### [Problem statement]
Word for word, retype the lines from the one containing "camera: 160 degrees left, 15 degrees up" to the one containing "black camera [253,409,311,460] -> none" below, keeping both end lines and dropping the pictures.
________________
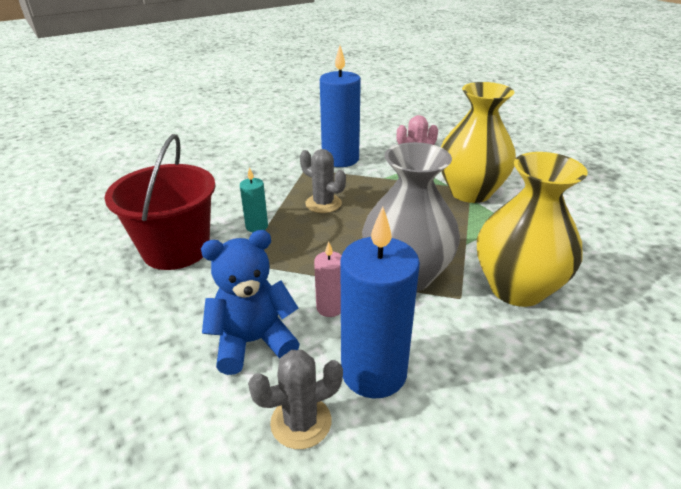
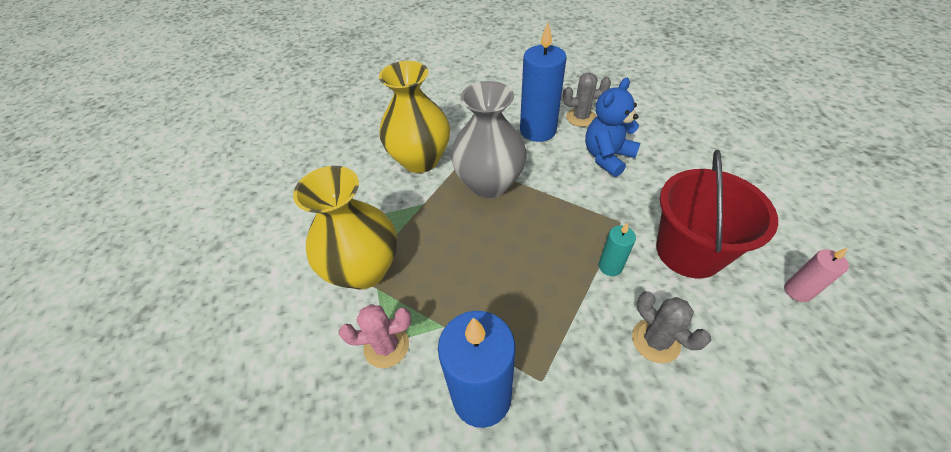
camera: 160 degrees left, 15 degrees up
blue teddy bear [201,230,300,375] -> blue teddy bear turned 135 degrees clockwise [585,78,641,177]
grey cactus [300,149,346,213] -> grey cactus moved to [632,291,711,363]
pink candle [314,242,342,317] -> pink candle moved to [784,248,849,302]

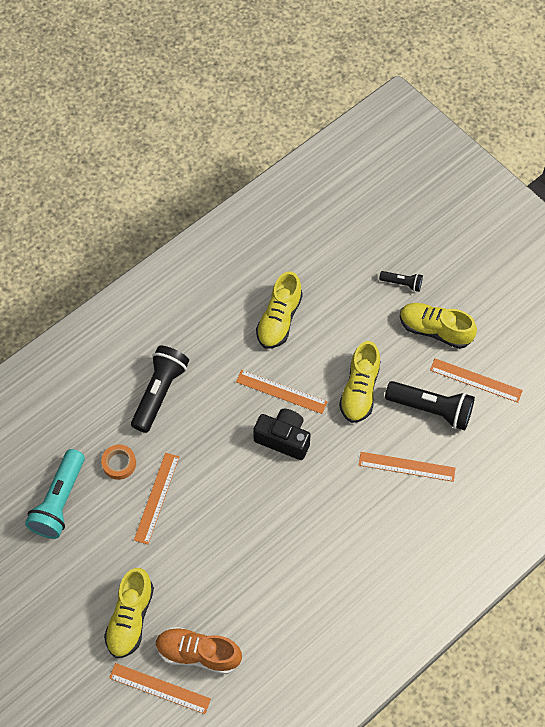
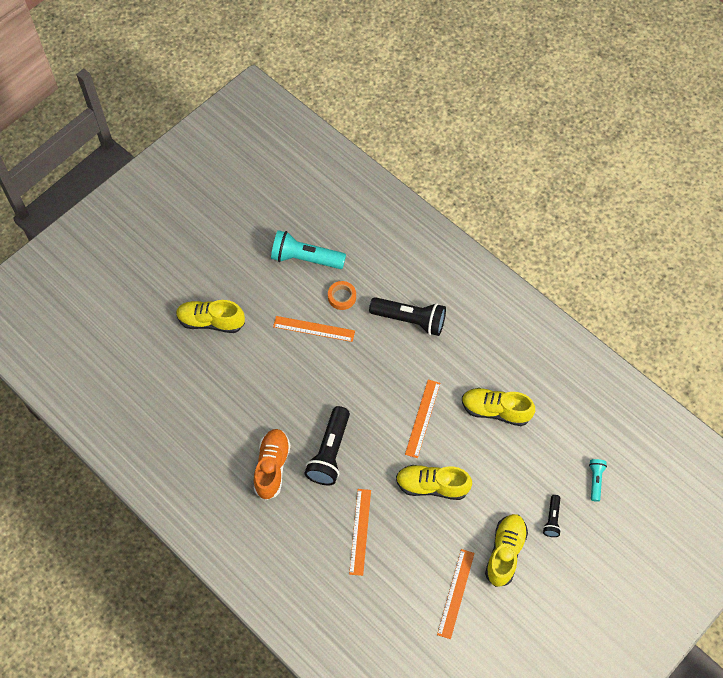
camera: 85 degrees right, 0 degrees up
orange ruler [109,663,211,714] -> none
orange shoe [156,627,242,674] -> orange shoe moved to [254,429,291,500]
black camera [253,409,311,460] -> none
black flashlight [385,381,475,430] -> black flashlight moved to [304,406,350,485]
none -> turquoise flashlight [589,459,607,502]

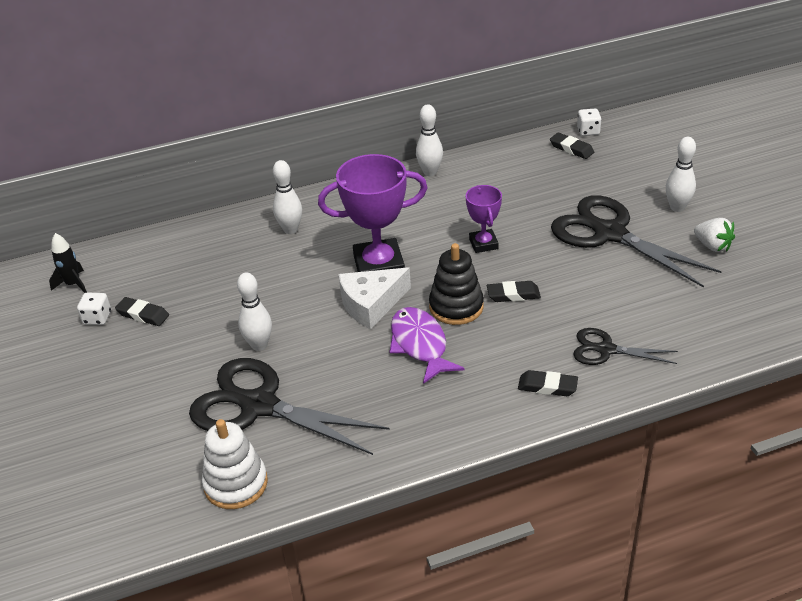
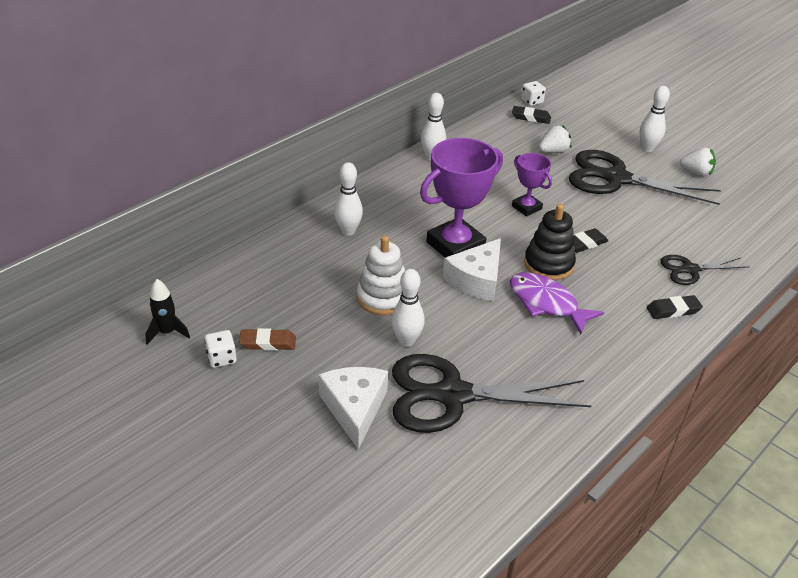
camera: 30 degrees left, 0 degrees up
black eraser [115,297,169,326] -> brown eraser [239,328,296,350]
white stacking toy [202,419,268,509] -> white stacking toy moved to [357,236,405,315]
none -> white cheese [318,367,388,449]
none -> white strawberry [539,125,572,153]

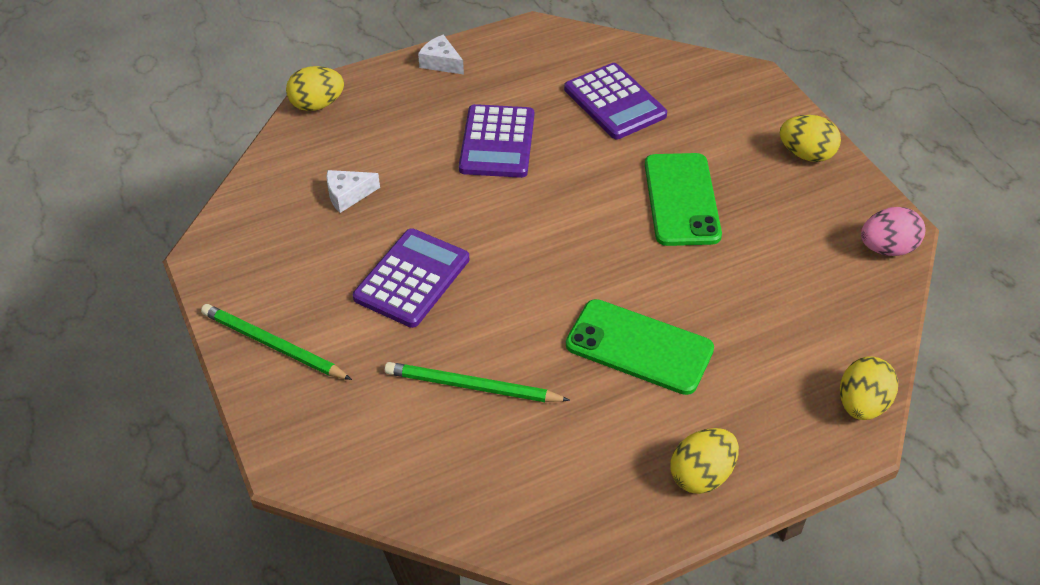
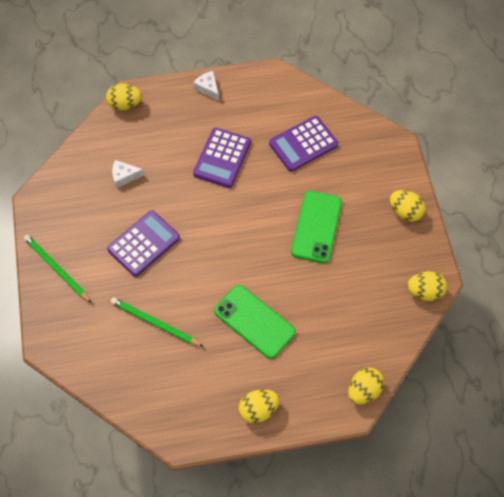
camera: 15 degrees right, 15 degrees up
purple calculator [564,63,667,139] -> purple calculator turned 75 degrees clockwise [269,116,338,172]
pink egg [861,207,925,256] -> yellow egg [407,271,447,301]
________________
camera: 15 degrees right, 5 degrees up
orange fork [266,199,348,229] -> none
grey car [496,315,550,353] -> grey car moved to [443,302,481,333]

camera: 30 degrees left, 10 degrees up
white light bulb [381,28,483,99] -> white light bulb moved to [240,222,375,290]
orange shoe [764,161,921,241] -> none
________________
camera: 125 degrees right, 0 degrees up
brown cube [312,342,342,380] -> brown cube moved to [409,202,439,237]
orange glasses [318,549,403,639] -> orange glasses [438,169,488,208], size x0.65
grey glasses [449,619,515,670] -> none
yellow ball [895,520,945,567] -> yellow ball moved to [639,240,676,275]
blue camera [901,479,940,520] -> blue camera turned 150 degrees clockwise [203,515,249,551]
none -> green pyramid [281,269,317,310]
________________
### [Written response]
camera: 160 degrees left, 15 degrees up
blue teddy bear [201,230,300,375] -> blue teddy bear turned 135 degrees clockwise [585,78,641,177]
grey cactus [300,149,346,213] -> grey cactus moved to [632,291,711,363]
pink candle [314,242,342,317] -> pink candle moved to [784,248,849,302]

camera: 85 degrees right, 0 degrees up
orange ruler [109,663,211,714] -> none
orange shoe [156,627,242,674] -> orange shoe moved to [254,429,291,500]
black camera [253,409,311,460] -> none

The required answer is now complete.